▶ STORED DATA:
————

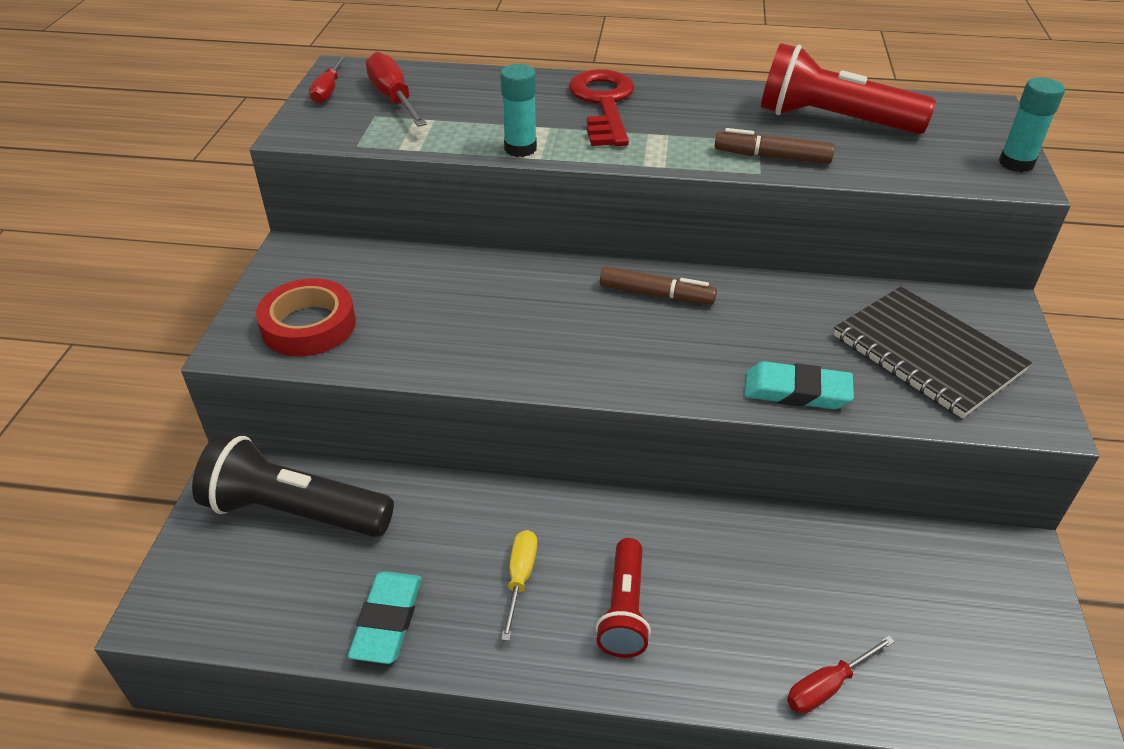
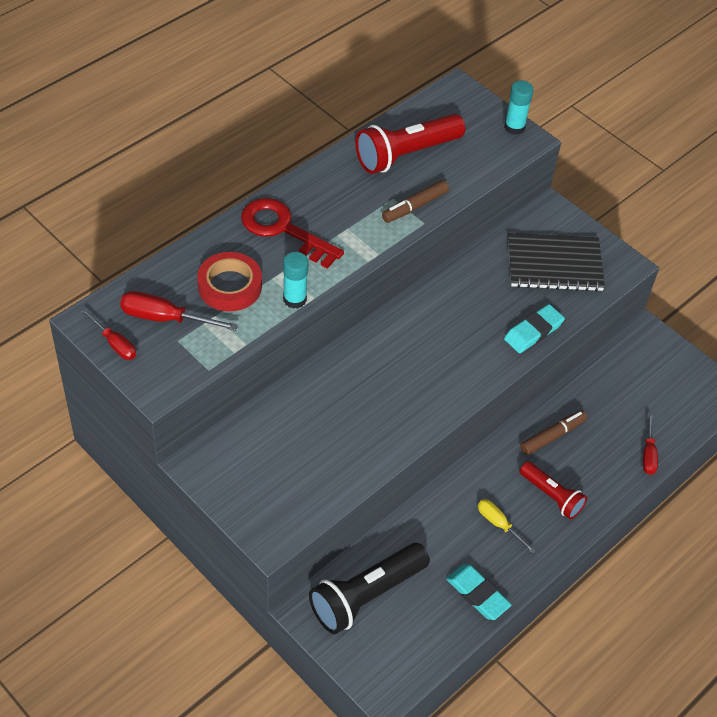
camera: 55 degrees left, 10 degrees up
(308, 325) = (286, 495): red tape -> red tape (230, 286)
(656, 294) = (412, 328): brown marker -> brown marker (552, 436)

————

▶ ASSIGNED TASK: Output the listing exactly, pictures excluded.

▶ EXERCISE SOLUTION:
camera: 55 degrees left, 10 degrees up
(308, 325) = (286, 495): red tape -> red tape (230, 286)
(656, 294) = (412, 328): brown marker -> brown marker (552, 436)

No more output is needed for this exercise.